[Opening Given entries section]
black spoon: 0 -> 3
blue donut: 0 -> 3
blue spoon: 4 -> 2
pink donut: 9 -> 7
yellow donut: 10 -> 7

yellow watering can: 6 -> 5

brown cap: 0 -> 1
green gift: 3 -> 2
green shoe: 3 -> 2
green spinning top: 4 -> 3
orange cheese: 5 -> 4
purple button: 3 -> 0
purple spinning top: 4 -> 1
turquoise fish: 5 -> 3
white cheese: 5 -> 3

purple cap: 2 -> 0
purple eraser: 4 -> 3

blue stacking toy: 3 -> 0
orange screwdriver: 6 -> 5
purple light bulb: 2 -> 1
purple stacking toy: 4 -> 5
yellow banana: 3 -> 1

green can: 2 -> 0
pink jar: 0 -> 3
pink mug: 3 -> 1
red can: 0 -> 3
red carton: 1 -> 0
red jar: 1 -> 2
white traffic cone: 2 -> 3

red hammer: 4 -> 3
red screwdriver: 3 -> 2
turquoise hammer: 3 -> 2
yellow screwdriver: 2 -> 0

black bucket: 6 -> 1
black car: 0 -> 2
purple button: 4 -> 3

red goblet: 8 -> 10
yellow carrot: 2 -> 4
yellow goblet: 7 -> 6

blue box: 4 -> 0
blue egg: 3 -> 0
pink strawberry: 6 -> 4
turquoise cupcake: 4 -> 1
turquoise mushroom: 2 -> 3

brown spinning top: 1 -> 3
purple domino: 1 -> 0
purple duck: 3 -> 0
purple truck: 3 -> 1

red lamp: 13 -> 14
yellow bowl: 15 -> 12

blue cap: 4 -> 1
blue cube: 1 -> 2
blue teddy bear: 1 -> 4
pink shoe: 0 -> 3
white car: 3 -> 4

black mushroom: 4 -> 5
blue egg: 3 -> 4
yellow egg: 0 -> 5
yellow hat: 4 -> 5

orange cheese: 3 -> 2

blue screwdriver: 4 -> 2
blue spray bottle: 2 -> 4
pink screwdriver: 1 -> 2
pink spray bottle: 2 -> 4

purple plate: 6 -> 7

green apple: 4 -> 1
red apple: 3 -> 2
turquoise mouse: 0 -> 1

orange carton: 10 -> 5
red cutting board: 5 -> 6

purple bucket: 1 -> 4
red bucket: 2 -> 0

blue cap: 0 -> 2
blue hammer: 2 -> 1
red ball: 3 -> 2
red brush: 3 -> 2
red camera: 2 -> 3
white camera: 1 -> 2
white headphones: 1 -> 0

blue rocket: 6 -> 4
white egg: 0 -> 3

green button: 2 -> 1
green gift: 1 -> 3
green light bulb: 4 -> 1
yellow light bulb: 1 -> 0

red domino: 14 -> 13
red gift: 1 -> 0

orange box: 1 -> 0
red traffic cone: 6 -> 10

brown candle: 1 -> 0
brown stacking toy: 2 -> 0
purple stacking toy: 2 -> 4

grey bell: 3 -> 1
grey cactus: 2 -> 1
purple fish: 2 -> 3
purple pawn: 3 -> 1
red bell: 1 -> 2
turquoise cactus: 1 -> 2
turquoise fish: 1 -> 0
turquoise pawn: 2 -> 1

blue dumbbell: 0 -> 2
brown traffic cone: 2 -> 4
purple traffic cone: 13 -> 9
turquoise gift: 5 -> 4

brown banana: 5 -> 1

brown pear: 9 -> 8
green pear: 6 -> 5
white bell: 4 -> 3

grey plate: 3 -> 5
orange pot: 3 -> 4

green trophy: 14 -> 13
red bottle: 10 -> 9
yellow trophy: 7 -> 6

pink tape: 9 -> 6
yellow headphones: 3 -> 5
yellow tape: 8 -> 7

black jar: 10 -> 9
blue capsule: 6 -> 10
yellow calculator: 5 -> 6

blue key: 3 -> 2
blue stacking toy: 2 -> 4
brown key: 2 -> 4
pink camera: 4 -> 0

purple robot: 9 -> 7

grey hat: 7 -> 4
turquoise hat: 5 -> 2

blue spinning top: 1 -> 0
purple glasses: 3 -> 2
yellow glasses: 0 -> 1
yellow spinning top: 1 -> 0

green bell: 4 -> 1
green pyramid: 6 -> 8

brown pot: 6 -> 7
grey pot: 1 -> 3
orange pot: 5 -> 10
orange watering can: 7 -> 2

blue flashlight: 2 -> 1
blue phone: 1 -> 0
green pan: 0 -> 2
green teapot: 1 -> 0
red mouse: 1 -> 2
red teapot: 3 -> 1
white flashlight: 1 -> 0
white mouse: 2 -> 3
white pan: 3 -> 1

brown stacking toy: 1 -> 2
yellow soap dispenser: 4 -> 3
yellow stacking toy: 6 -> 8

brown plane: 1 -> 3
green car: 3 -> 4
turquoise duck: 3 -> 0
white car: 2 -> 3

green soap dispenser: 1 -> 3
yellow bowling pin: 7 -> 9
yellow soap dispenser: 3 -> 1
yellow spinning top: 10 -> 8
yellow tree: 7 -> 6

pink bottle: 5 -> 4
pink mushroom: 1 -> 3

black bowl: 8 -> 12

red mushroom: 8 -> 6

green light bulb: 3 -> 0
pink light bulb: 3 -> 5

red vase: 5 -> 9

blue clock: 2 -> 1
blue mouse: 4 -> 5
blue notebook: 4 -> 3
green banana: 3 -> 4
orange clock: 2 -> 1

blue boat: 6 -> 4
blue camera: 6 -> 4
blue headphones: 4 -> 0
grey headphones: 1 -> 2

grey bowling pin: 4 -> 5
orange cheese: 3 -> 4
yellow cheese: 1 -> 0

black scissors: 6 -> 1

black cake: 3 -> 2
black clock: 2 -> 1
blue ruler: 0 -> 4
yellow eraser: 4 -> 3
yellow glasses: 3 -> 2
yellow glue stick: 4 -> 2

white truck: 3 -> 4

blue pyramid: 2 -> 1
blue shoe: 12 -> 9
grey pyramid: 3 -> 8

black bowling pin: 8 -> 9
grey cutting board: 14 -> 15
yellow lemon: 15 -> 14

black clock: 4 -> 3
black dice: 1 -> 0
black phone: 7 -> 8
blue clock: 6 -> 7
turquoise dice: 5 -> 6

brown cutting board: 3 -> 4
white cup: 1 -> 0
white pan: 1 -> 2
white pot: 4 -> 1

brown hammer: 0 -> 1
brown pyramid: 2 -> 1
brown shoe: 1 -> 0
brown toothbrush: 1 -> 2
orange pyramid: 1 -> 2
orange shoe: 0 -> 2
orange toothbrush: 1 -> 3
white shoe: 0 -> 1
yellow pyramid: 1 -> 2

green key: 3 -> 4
[Closing Given entries section]
Exercise instructions -> Check each line of the records for the word "flashlight", and show the lines that contain it.

Answer for this exercise ->
blue flashlight: 2 -> 1
white flashlight: 1 -> 0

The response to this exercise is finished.